[ENTRIES PROVIDED Boundary: Start]
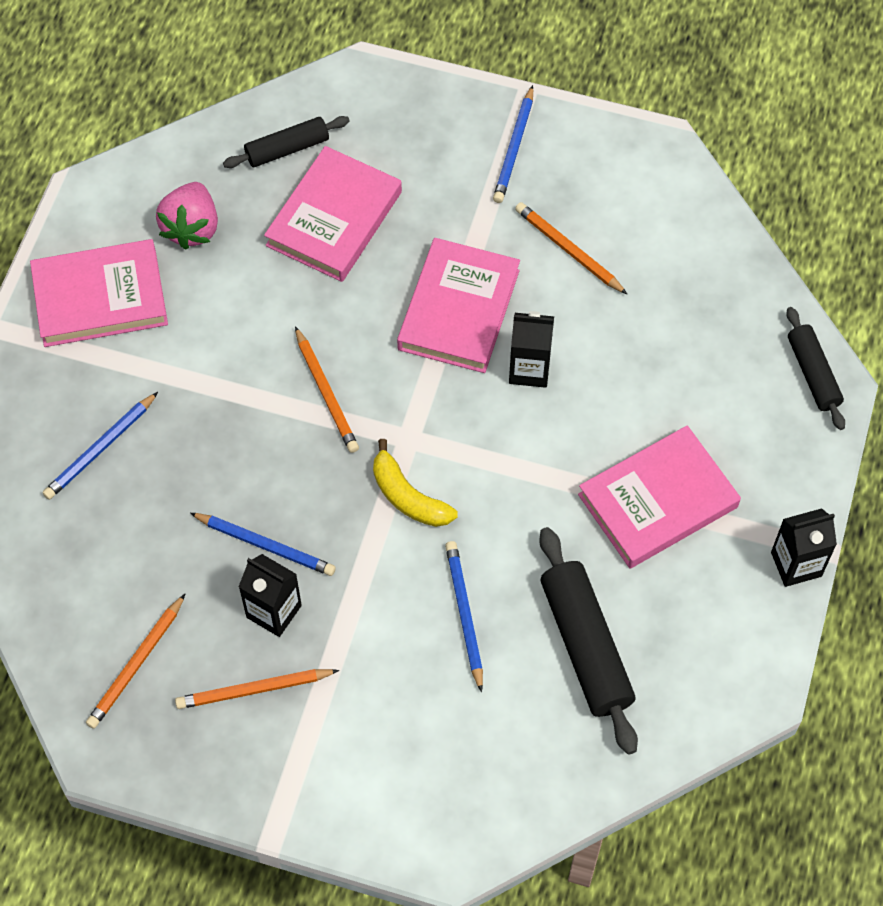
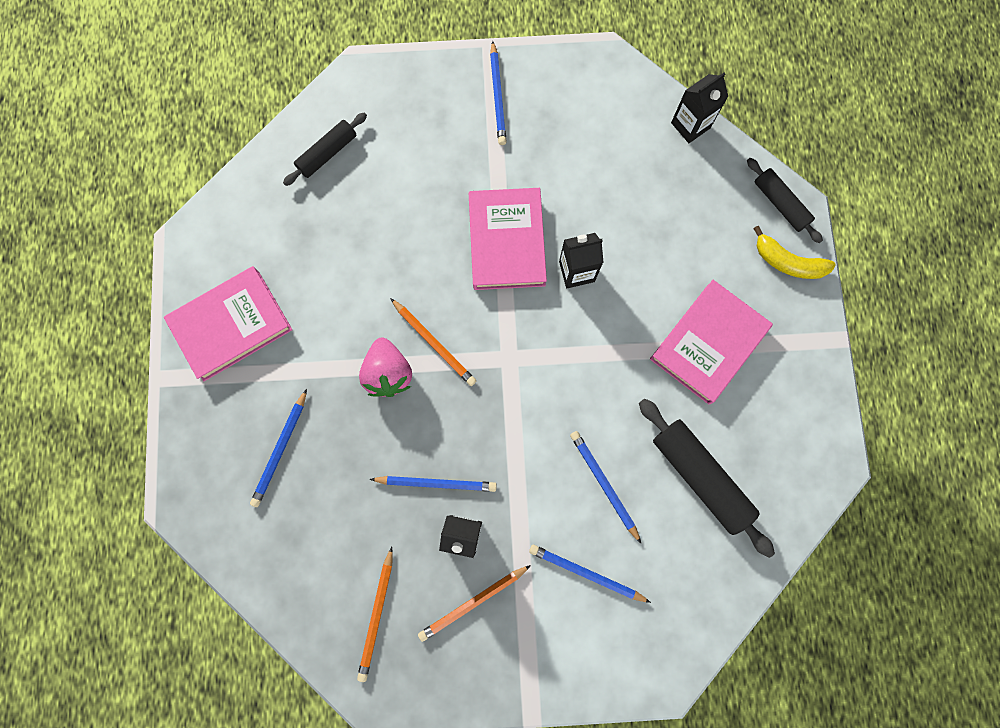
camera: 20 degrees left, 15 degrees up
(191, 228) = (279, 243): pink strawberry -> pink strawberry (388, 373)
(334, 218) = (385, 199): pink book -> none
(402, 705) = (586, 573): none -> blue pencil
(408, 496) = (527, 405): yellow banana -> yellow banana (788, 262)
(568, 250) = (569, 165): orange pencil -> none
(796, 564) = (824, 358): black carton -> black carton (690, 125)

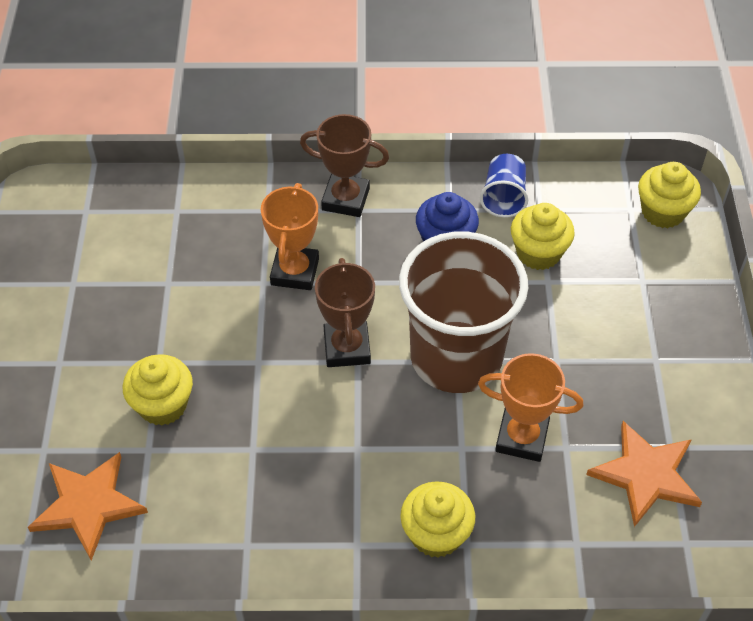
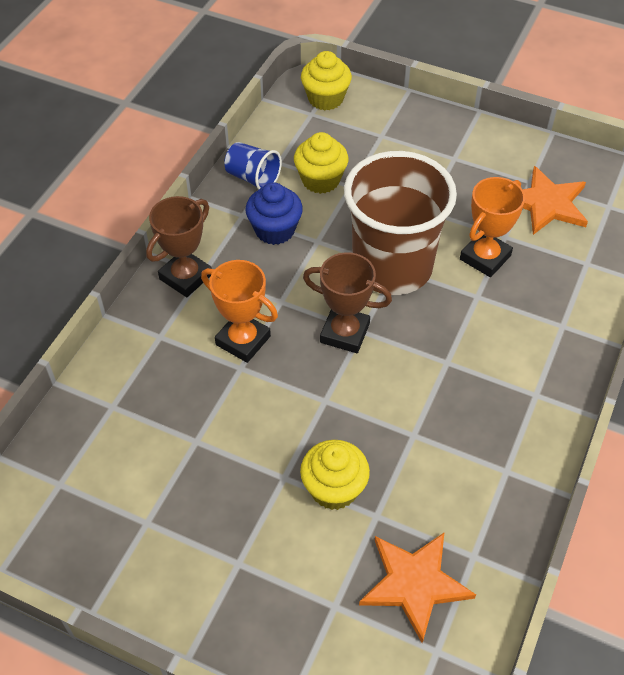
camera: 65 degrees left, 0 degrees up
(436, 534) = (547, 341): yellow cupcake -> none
[ENTRIES PROVIDED Boundary: End]
> [PROMPT]: Once the pictures are set aside, write out each record exactly.

> [RESULT FOR THIS EXERCISE]:
camera: 20 degrees left, 15 degrees up
(191, 228) = (279, 243): pink strawberry -> pink strawberry (388, 373)
(334, 218) = (385, 199): pink book -> none
(402, 705) = (586, 573): none -> blue pencil
(408, 496) = (527, 405): yellow banana -> yellow banana (788, 262)
(568, 250) = (569, 165): orange pencil -> none
(796, 564) = (824, 358): black carton -> black carton (690, 125)

camera: 65 degrees left, 0 degrees up
(436, 534) = (547, 341): yellow cupcake -> none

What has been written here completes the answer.